* _Brief_
Each entry below has to be written out again without any change.
..............................
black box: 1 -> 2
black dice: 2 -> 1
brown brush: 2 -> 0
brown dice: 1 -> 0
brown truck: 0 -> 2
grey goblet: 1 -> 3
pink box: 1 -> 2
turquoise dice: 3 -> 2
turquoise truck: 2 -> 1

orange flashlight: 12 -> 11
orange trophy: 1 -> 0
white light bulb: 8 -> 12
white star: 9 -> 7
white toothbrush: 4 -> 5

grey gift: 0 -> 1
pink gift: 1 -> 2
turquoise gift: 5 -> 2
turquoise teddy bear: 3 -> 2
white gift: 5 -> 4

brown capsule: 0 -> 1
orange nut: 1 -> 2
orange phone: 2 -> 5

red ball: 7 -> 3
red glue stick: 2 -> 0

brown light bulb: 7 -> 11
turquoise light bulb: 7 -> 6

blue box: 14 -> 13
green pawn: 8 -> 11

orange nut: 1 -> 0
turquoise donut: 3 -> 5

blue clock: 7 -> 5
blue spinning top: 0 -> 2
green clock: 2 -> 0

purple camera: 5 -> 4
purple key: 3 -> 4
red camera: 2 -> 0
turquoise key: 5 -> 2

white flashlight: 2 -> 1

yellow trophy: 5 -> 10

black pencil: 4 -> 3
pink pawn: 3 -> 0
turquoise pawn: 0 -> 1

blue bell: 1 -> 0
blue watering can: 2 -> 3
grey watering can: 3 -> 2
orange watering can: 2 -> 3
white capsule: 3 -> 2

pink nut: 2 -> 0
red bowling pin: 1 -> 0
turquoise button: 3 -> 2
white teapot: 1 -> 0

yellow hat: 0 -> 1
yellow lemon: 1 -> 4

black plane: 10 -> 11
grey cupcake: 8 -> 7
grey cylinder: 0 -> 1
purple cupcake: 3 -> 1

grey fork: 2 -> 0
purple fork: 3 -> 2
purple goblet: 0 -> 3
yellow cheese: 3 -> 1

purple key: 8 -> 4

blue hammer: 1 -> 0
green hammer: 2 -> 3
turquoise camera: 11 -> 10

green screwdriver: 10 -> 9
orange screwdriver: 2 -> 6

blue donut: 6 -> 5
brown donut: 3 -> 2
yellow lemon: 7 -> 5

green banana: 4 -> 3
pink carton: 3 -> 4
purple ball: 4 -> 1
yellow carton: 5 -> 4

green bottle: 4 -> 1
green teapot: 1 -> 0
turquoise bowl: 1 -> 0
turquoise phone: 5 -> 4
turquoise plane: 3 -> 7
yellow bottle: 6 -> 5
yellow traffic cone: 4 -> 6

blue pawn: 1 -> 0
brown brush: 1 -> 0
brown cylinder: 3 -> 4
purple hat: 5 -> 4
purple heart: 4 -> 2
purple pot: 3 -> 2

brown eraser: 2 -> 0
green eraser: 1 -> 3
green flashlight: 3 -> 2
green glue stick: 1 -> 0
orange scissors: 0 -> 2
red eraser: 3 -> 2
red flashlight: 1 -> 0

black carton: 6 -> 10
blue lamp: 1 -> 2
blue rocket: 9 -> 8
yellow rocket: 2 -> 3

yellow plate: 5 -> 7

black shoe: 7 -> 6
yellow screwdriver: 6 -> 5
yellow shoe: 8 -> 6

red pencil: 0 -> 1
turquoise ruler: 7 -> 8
..............................
* _Solution to the exercise_
black box: 1 -> 2
black dice: 2 -> 1
brown brush: 2 -> 0
brown dice: 1 -> 0
brown truck: 0 -> 2
grey goblet: 1 -> 3
pink box: 1 -> 2
turquoise dice: 3 -> 2
turquoise truck: 2 -> 1

orange flashlight: 12 -> 11
orange trophy: 1 -> 0
white light bulb: 8 -> 12
white star: 9 -> 7
white toothbrush: 4 -> 5

grey gift: 0 -> 1
pink gift: 1 -> 2
turquoise gift: 5 -> 2
turquoise teddy bear: 3 -> 2
white gift: 5 -> 4

brown capsule: 0 -> 1
orange nut: 1 -> 2
orange phone: 2 -> 5

red ball: 7 -> 3
red glue stick: 2 -> 0

brown light bulb: 7 -> 11
turquoise light bulb: 7 -> 6

blue box: 14 -> 13
green pawn: 8 -> 11

orange nut: 1 -> 0
turquoise donut: 3 -> 5

blue clock: 7 -> 5
blue spinning top: 0 -> 2
green clock: 2 -> 0

purple camera: 5 -> 4
purple key: 3 -> 4
red camera: 2 -> 0
turquoise key: 5 -> 2

white flashlight: 2 -> 1

yellow trophy: 5 -> 10

black pencil: 4 -> 3
pink pawn: 3 -> 0
turquoise pawn: 0 -> 1

blue bell: 1 -> 0
blue watering can: 2 -> 3
grey watering can: 3 -> 2
orange watering can: 2 -> 3
white capsule: 3 -> 2

pink nut: 2 -> 0
red bowling pin: 1 -> 0
turquoise button: 3 -> 2
white teapot: 1 -> 0

yellow hat: 0 -> 1
yellow lemon: 1 -> 4

black plane: 10 -> 11
grey cupcake: 8 -> 7
grey cylinder: 0 -> 1
purple cupcake: 3 -> 1

grey fork: 2 -> 0
purple fork: 3 -> 2
purple goblet: 0 -> 3
yellow cheese: 3 -> 1

purple key: 8 -> 4

blue hammer: 1 -> 0
green hammer: 2 -> 3
turquoise camera: 11 -> 10

green screwdriver: 10 -> 9
orange screwdriver: 2 -> 6

blue donut: 6 -> 5
brown donut: 3 -> 2
yellow lemon: 7 -> 5

green banana: 4 -> 3
pink carton: 3 -> 4
purple ball: 4 -> 1
yellow carton: 5 -> 4

green bottle: 4 -> 1
green teapot: 1 -> 0
turquoise bowl: 1 -> 0
turquoise phone: 5 -> 4
turquoise plane: 3 -> 7
yellow bottle: 6 -> 5
yellow traffic cone: 4 -> 6

blue pawn: 1 -> 0
brown brush: 1 -> 0
brown cylinder: 3 -> 4
purple hat: 5 -> 4
purple heart: 4 -> 2
purple pot: 3 -> 2

brown eraser: 2 -> 0
green eraser: 1 -> 3
green flashlight: 3 -> 2
green glue stick: 1 -> 0
orange scissors: 0 -> 2
red eraser: 3 -> 2
red flashlight: 1 -> 0

black carton: 6 -> 10
blue lamp: 1 -> 2
blue rocket: 9 -> 8
yellow rocket: 2 -> 3

yellow plate: 5 -> 7

black shoe: 7 -> 6
yellow screwdriver: 6 -> 5
yellow shoe: 8 -> 6

red pencil: 0 -> 1
turquoise ruler: 7 -> 8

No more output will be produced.